PROBLEM = Apart from the pictures, every line below needs to be reproduced verbatim.
=== RECORDED INFORMATION ===
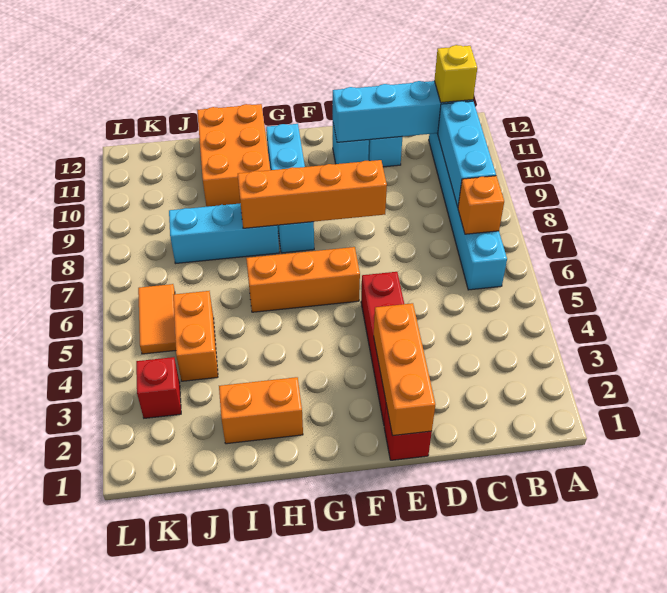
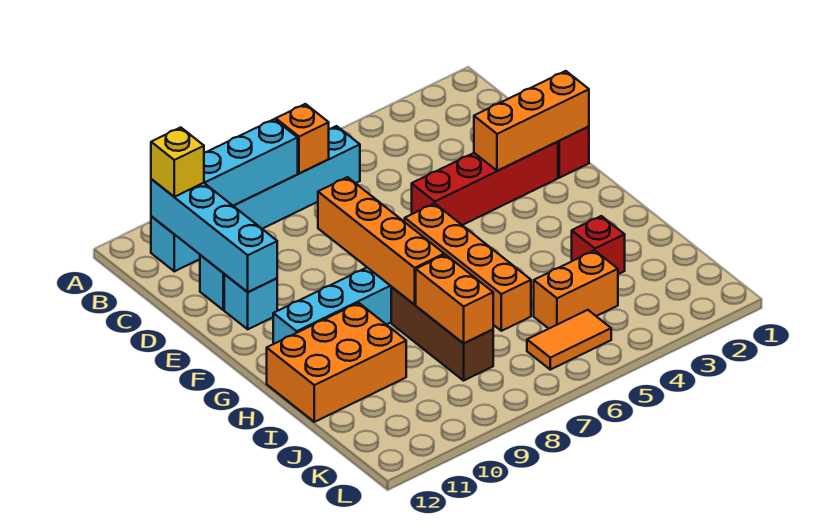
orange brick F6:H6 level 1 -> orange brick F6:I6 level 1
orange brick H2:I2 level 1 -> orange brick I8:J8 level 2
cyan brick H8:J8 level 1 -> brown brick H8:J8 level 1
red brick K3 level 1 -> red brick I3 level 1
===
FINAL ANSWER =
orange brick F6:H6 level 1 -> orange brick F6:I6 level 1
orange brick H2:I2 level 1 -> orange brick I8:J8 level 2
cyan brick H8:J8 level 1 -> brown brick H8:J8 level 1
red brick K3 level 1 -> red brick I3 level 1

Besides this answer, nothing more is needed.